[Task to carry out] The lines to find are those in the entries that hold the word "RADIO"; copy every one of them.

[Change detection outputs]

- Opening Delimiter -

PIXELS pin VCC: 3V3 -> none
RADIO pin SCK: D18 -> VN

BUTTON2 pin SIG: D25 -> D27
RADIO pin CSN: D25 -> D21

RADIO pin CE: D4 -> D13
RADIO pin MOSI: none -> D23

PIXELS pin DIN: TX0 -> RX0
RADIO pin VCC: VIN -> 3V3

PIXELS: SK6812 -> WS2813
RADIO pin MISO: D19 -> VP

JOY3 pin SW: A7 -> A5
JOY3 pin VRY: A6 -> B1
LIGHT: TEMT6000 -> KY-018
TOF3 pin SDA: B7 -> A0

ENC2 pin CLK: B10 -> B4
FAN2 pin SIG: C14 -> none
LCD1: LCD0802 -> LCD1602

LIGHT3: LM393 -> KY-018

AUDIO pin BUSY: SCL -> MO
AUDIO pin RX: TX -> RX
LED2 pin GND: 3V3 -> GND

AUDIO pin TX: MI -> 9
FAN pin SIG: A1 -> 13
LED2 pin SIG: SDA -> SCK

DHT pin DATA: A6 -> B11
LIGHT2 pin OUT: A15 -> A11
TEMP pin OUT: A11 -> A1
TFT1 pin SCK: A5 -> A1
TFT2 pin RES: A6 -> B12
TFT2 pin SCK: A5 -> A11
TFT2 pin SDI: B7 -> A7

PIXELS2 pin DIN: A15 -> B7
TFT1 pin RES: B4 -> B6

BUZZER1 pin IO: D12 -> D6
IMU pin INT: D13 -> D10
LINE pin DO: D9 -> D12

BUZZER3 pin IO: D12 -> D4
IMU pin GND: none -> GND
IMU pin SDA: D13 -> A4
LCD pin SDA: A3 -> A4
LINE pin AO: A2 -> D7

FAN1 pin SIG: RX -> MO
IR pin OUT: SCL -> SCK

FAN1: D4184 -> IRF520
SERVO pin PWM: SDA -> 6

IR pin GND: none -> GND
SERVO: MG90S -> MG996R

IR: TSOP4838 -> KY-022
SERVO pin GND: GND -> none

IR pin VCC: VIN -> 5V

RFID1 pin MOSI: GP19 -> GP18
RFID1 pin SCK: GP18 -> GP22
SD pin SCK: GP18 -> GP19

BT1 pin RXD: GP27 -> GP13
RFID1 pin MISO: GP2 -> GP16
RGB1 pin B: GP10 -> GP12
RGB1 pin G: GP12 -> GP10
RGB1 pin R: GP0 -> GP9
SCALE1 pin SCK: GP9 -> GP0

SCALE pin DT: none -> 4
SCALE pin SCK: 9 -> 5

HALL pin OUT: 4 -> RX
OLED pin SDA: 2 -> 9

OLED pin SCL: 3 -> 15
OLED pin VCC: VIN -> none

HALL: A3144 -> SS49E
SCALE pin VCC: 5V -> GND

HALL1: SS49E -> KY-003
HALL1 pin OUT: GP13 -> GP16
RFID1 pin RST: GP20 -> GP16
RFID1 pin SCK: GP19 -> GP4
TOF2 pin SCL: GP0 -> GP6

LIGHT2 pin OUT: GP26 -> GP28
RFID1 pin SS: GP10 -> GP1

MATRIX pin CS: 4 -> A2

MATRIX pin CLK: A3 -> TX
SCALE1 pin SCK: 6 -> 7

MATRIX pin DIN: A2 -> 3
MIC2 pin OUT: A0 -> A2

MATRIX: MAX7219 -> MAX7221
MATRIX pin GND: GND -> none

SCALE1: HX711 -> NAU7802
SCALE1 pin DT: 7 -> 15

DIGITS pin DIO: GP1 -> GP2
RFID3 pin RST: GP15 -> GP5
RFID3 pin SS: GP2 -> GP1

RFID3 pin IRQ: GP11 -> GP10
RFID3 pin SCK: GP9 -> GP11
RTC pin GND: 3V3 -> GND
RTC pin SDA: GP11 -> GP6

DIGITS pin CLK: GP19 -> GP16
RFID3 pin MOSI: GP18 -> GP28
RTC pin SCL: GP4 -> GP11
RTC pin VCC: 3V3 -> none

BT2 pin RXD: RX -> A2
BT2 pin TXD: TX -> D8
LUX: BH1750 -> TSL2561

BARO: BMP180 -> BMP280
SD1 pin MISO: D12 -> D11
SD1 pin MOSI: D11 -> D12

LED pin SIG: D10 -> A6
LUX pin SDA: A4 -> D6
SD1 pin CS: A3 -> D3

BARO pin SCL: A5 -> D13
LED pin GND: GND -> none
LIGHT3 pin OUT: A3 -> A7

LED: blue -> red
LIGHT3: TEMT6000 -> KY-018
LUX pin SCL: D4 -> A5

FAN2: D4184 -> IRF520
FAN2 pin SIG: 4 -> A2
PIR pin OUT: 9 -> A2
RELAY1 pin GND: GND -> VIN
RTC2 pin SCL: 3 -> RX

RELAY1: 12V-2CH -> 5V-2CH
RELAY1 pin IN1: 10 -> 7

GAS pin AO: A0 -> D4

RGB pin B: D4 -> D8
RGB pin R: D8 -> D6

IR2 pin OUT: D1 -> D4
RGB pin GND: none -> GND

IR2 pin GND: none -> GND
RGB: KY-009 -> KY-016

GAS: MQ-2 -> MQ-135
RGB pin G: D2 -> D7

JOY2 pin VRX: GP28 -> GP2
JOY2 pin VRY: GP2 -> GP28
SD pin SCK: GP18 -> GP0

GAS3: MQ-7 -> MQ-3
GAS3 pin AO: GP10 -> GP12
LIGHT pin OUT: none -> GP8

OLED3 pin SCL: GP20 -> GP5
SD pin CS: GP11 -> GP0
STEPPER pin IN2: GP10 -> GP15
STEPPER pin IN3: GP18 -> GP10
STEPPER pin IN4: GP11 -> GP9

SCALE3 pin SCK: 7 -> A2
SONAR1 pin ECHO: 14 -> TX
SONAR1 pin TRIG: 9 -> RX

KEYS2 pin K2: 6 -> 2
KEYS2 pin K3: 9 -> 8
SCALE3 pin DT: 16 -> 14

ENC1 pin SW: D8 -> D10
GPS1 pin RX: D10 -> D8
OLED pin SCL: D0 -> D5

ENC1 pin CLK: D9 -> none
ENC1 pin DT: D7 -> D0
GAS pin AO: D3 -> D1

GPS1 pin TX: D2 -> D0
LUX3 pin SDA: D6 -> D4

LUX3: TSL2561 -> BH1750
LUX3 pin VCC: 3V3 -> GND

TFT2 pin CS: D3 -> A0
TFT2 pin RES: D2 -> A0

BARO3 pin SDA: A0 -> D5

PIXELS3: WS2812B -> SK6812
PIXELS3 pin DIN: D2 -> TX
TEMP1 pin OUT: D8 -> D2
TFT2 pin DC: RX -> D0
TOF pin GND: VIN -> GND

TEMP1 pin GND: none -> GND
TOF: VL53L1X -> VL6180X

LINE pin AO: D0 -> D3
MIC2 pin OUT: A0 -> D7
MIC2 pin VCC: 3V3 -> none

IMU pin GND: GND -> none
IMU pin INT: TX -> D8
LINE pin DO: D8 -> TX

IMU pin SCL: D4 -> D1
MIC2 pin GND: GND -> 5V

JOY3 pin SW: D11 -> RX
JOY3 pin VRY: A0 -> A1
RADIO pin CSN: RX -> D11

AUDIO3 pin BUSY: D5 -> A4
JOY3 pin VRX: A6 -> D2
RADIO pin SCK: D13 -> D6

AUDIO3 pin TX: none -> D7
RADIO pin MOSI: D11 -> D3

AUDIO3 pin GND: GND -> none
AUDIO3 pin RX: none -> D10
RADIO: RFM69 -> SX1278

- Closing Delimiter -

[Result of this task]
RADIO pin SCK: D18 -> VN
RADIO pin CSN: D25 -> D21
RADIO pin CE: D4 -> D13
RADIO pin MOSI: none -> D23
RADIO pin VCC: VIN -> 3V3
RADIO pin MISO: D19 -> VP
RADIO pin CSN: RX -> D11
RADIO pin SCK: D13 -> D6
RADIO pin MOSI: D11 -> D3
RADIO: RFM69 -> SX1278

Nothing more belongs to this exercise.